[RECORDS PROVIDED]
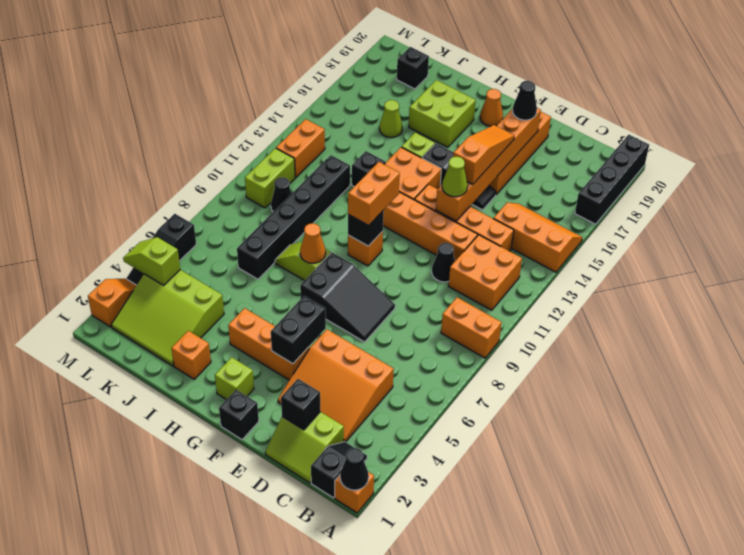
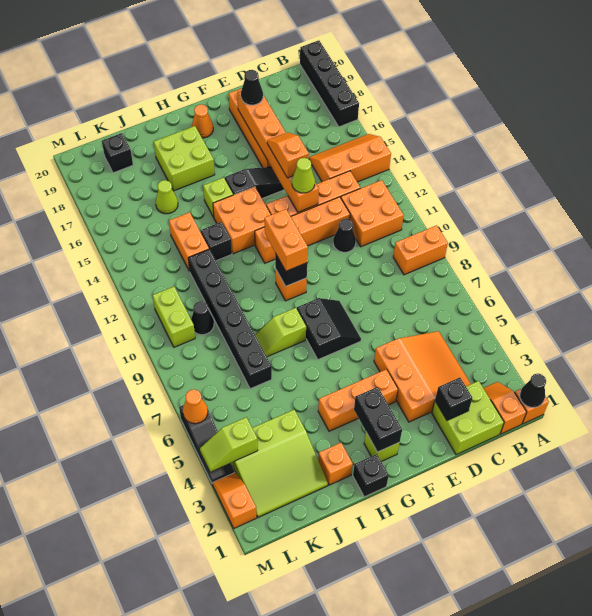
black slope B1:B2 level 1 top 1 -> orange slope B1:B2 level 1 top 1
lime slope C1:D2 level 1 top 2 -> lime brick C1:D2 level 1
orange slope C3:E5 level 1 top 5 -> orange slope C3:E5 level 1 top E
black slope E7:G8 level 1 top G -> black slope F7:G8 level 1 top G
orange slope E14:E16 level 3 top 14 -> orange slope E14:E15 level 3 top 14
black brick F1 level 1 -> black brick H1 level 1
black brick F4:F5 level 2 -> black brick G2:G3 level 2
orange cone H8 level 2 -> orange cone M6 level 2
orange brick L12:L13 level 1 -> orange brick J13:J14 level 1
[/RECORDS PROVIDED]
[RECORDS PROVIDED]
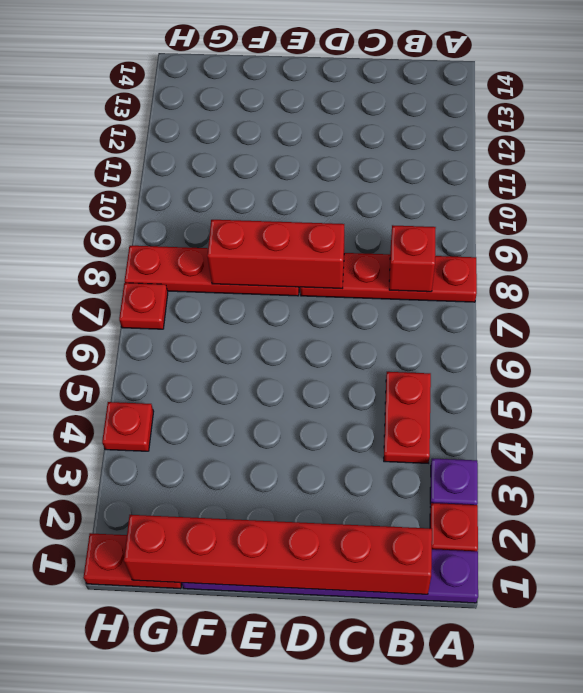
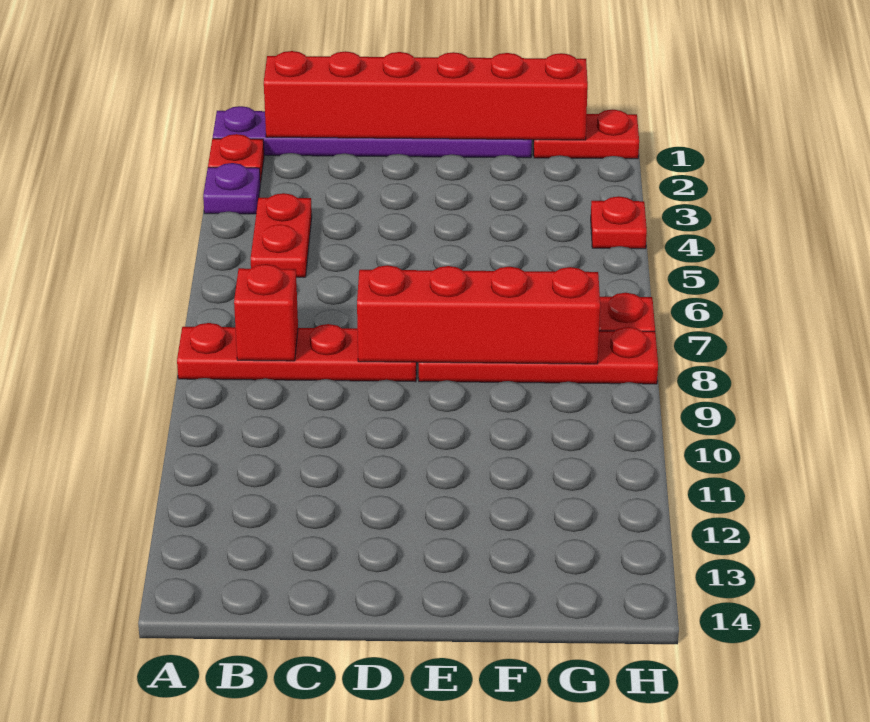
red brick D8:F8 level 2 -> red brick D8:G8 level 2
[/RECORDS PROVIDED]
What is needed is one number: how many lines of the records above contain the word "brick".

5